→ **Exercise brief**
Output the full listing below exactly as it reads, and skip anything that is a picture.

→ **Records provided**
═══

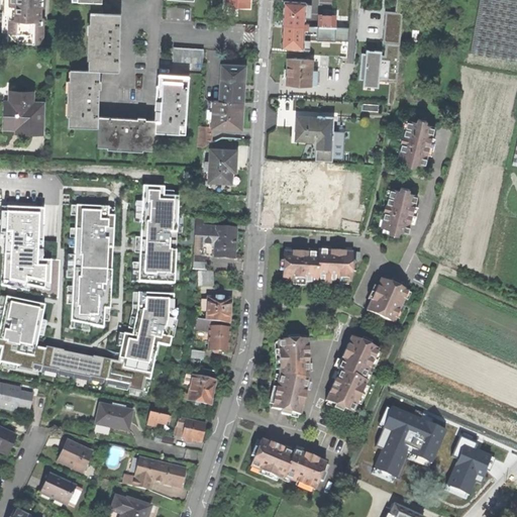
[(2,0),(1,41),(42,42),(43,18),(41,18),(41,12),(41,7),(44,7),(43,0),(2,0)]
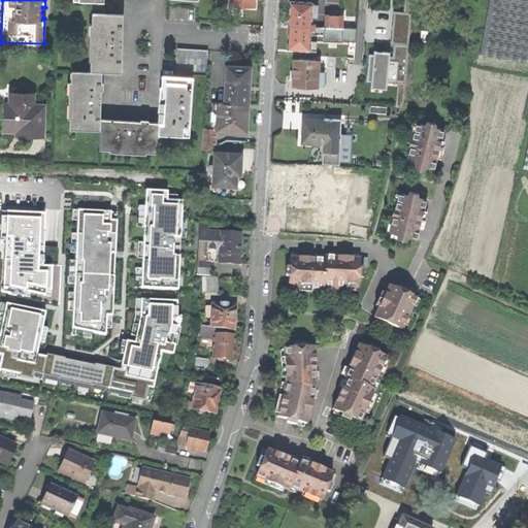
[(324,0),(323,11),(337,11),(337,0),(324,0)]
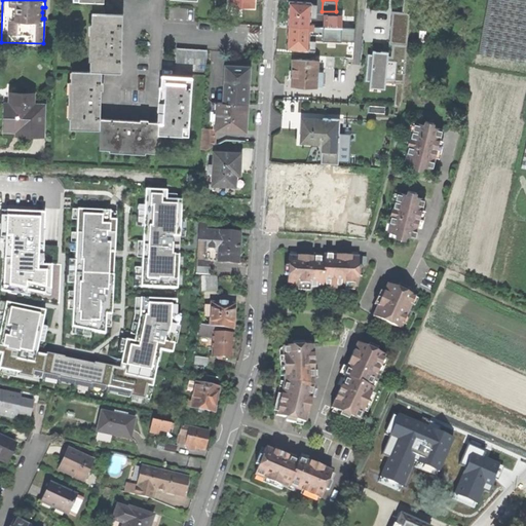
[(525,0),(487,0),(479,54),(525,63),(525,0)]
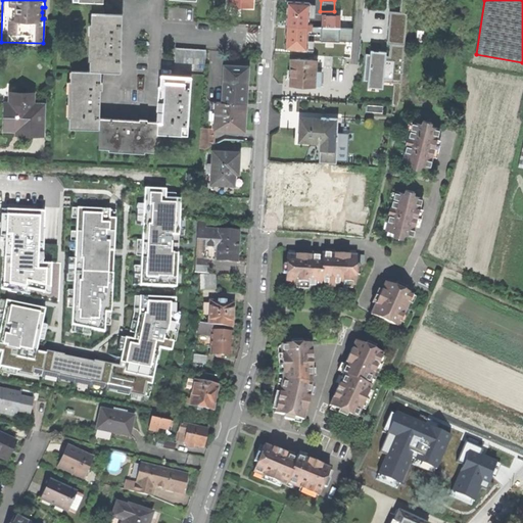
[(287,13),(286,26),(312,27),(312,24),(307,24),(310,3),(287,2),(287,13)]
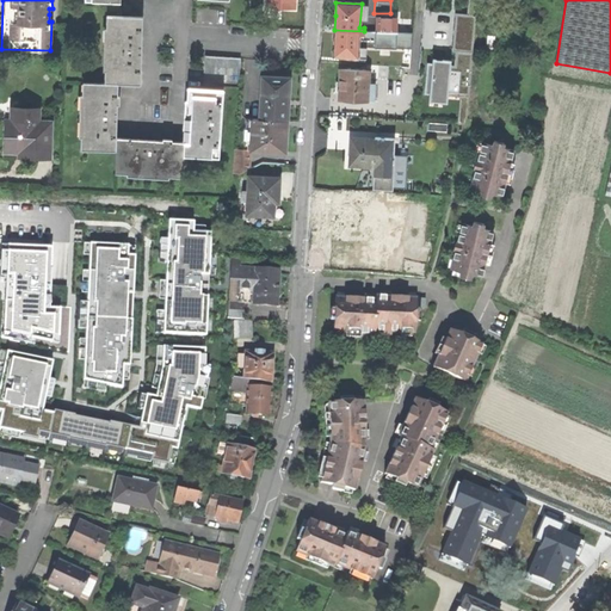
[(288,8),(272,8),(272,17),(288,18),(288,8)]
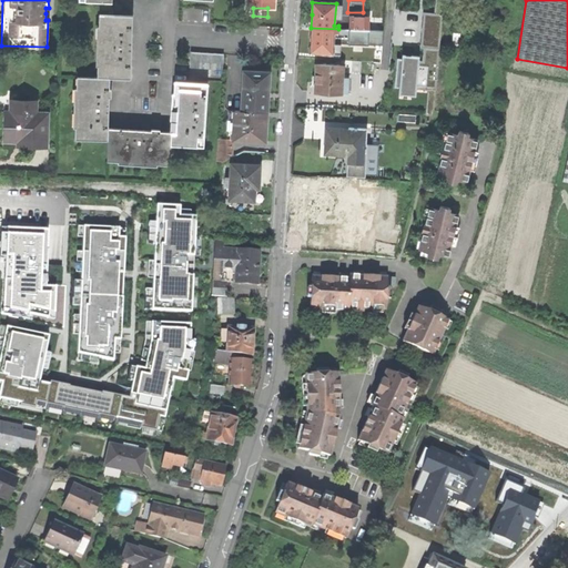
[(439,111),(445,12),(428,11),(426,54),(408,53),(406,93),(429,94),(428,111),(439,111)]
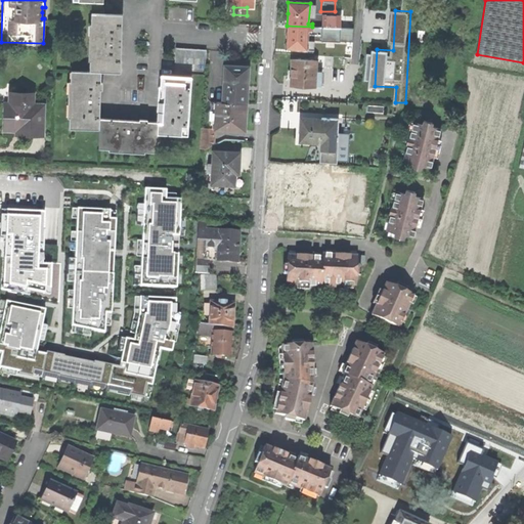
[(91,59),(91,71),(101,71),(120,71),(121,40),(122,13),(93,13),(92,25),(95,25),(93,59),(91,59)]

═══

→ **Response area**
[(2,0),(1,41),(42,42),(43,18),(41,18),(41,12),(41,7),(44,7),(43,0),(2,0)]
[(324,0),(323,11),(337,11),(337,0),(324,0)]
[(525,0),(487,0),(479,54),(525,63),(525,0)]
[(287,13),(286,26),(312,27),(312,24),(307,24),(310,3),(287,2),(287,13)]
[(288,8),(272,8),(272,17),(288,18),(288,8)]
[(439,111),(445,12),(428,11),(426,54),(408,53),(406,93),(429,94),(428,111),(439,111)]
[(91,59),(91,71),(101,71),(120,71),(121,40),(122,13),(93,13),(92,25),(95,25),(93,59),(91,59)]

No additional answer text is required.